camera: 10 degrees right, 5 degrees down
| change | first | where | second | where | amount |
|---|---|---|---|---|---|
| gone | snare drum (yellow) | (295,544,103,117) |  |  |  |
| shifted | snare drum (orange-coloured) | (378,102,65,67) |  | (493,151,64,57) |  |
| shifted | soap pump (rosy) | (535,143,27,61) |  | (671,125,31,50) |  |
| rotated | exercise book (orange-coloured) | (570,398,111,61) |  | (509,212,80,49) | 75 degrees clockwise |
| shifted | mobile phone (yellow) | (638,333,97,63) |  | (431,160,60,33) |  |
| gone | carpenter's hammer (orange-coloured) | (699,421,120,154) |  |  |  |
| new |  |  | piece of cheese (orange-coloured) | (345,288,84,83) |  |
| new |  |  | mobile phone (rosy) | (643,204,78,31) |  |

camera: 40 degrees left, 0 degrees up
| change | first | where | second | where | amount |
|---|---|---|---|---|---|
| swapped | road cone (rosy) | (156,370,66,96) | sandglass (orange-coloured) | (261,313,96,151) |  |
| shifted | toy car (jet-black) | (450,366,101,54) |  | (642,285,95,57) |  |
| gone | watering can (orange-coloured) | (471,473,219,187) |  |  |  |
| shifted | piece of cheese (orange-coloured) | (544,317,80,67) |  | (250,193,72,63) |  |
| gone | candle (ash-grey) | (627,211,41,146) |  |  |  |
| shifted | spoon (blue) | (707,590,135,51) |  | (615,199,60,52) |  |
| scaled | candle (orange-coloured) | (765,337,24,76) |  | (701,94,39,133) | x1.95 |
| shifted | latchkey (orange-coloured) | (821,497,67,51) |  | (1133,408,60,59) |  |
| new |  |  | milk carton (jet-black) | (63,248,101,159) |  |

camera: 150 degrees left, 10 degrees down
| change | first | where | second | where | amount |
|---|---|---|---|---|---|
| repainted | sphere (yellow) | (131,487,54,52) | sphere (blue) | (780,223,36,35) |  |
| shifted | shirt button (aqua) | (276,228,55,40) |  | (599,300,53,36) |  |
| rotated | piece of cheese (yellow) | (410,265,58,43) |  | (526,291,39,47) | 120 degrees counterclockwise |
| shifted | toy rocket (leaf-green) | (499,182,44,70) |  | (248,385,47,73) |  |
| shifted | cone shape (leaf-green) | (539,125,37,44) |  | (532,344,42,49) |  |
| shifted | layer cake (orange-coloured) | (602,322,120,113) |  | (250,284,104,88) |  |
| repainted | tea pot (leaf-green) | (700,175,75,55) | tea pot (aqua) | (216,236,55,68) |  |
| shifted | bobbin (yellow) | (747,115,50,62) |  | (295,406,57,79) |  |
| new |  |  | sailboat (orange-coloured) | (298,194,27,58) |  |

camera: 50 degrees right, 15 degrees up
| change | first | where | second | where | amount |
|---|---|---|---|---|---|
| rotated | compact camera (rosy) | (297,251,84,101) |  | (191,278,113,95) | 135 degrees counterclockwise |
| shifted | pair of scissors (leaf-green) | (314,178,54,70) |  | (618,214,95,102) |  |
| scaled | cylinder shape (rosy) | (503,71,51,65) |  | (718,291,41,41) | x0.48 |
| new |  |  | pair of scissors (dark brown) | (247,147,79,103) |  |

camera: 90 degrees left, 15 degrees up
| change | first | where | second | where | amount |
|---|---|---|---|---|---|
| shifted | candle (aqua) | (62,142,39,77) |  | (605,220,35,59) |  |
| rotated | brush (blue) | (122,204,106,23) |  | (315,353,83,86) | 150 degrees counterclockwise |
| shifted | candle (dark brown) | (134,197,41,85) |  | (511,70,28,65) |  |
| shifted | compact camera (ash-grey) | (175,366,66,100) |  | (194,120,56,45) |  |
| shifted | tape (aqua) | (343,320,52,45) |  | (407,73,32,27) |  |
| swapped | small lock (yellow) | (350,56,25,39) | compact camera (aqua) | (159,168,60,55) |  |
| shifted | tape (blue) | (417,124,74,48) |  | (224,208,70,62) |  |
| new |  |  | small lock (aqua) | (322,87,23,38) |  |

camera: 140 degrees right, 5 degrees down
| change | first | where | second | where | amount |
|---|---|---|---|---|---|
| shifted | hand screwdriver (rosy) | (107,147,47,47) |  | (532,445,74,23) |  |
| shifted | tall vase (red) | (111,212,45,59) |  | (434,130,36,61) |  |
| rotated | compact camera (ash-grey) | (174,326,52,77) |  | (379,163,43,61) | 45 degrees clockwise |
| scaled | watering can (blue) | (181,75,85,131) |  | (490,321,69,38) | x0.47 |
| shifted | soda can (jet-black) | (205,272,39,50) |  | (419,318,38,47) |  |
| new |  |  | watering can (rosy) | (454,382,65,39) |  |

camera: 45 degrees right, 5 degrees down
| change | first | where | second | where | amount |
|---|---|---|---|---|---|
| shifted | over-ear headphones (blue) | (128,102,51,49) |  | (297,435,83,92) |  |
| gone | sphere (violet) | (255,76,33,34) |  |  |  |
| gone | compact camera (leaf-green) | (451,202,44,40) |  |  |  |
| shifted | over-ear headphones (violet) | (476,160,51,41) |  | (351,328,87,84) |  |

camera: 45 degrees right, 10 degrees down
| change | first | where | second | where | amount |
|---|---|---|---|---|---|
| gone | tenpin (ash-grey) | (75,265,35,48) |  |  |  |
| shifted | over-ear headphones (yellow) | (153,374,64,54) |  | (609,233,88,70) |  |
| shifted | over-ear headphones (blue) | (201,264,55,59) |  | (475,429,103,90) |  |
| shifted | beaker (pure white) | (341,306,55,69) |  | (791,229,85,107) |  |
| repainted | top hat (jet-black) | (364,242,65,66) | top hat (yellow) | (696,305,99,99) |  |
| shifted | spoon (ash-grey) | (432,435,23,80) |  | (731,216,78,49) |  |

(DIRECTIONS) Copy out all lines of the material containing the word "drum".

(EXERCISE RESULT)
| gone | snare drum (yellow) | (295,544,103,117) |  |  |  |
| shifted | snare drum (orange-coloured) | (378,102,65,67) |  | (493,151,64,57) |  |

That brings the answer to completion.